▶ [What this task involves] Each line with the string "VREF" is to be copied from the records below.

▶ [Materials provided]
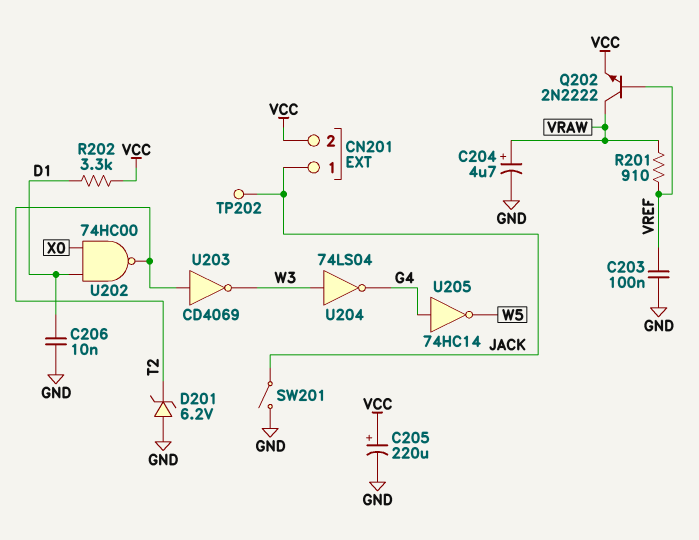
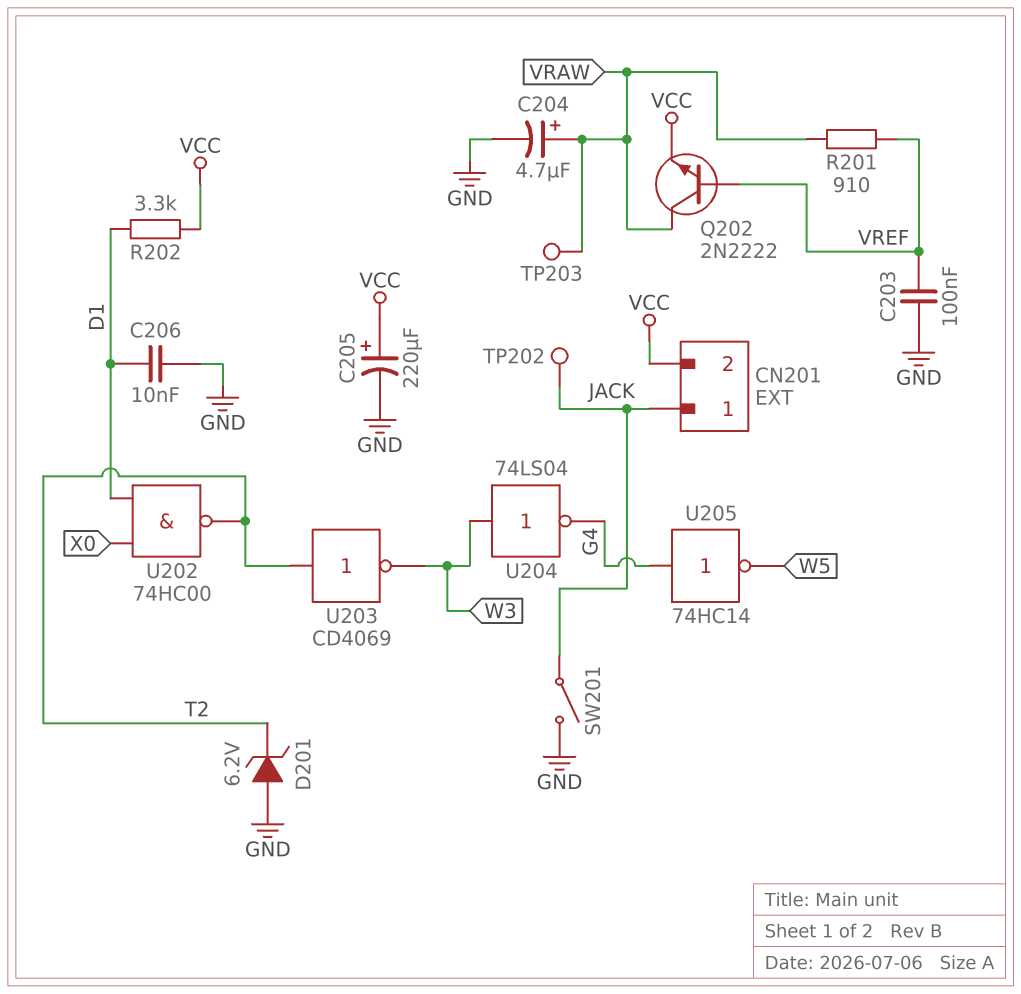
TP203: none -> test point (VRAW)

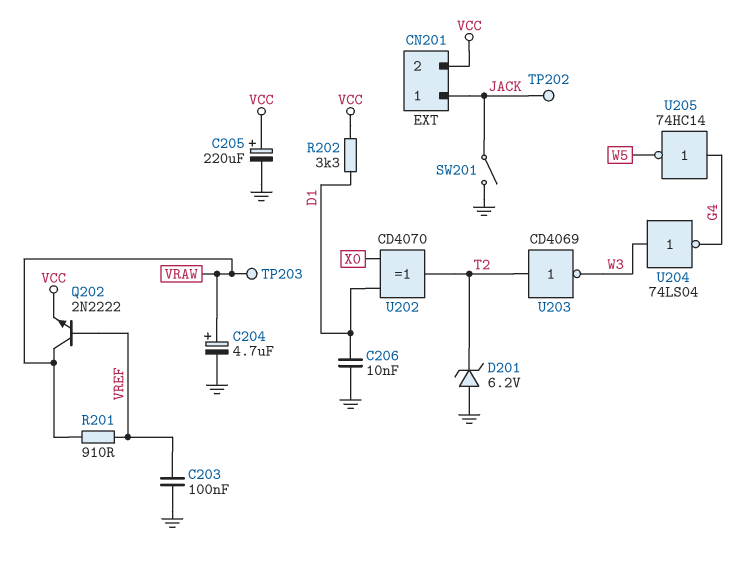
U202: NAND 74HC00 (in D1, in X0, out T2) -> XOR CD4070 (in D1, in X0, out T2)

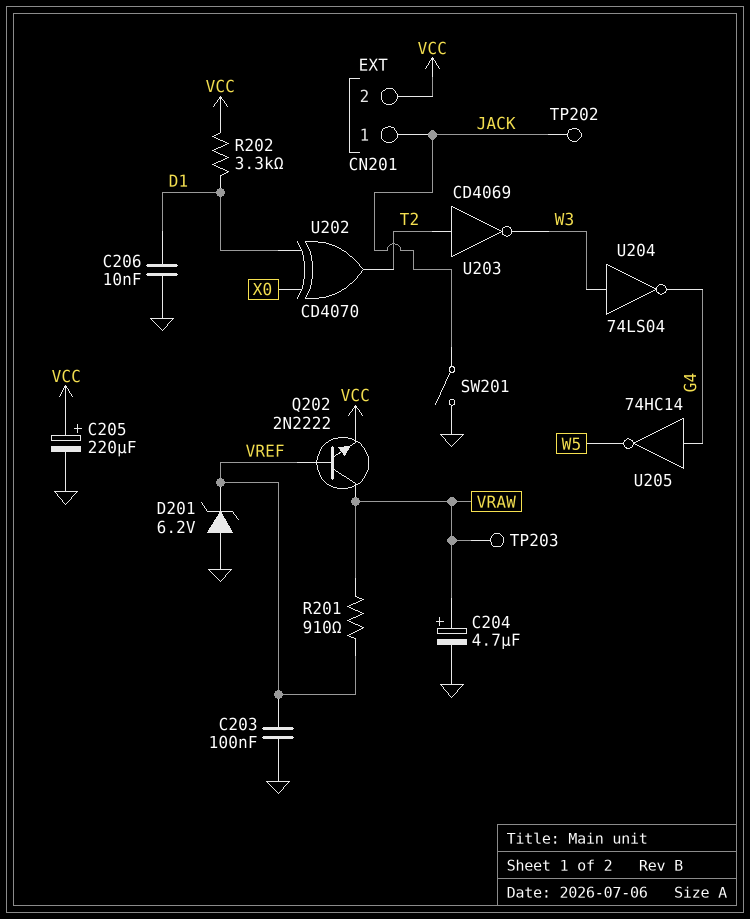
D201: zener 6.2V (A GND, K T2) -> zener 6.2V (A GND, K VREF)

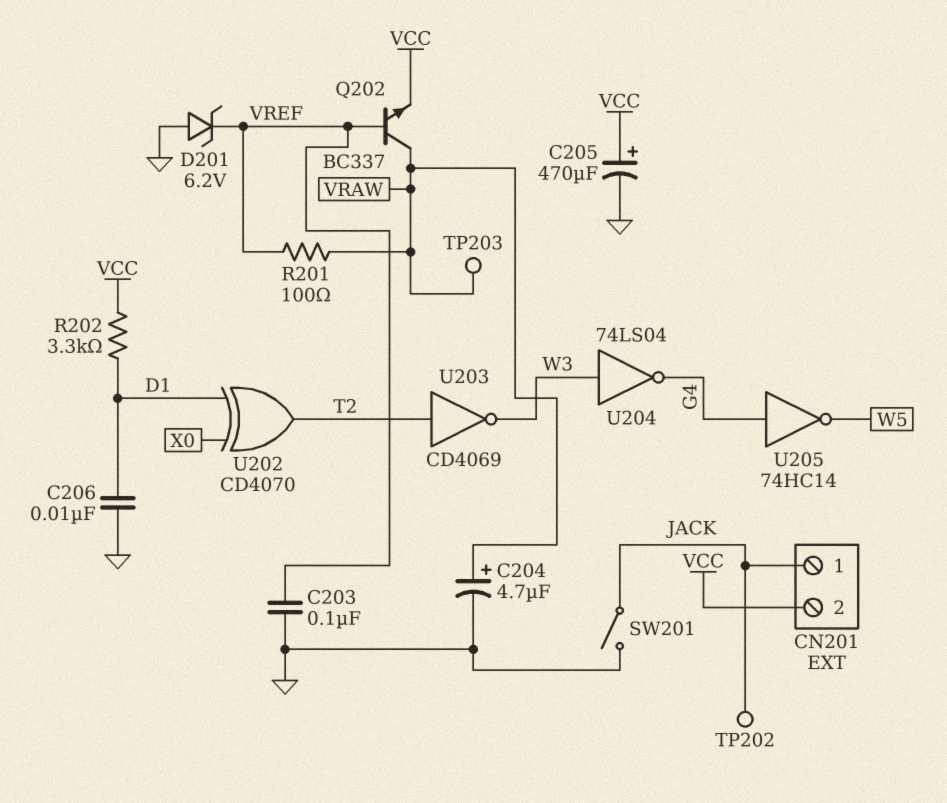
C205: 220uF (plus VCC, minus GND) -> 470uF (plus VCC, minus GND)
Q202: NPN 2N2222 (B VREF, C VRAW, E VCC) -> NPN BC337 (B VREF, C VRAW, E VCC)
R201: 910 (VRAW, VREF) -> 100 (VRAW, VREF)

▶ [Answer below]
D201: zener 6.2V (A GND, K T2) -> zener 6.2V (A GND, K VREF)
Q202: NPN 2N2222 (B VREF, C VRAW, E VCC) -> NPN BC337 (B VREF, C VRAW, E VCC)
R201: 910 (VRAW, VREF) -> 100 (VRAW, VREF)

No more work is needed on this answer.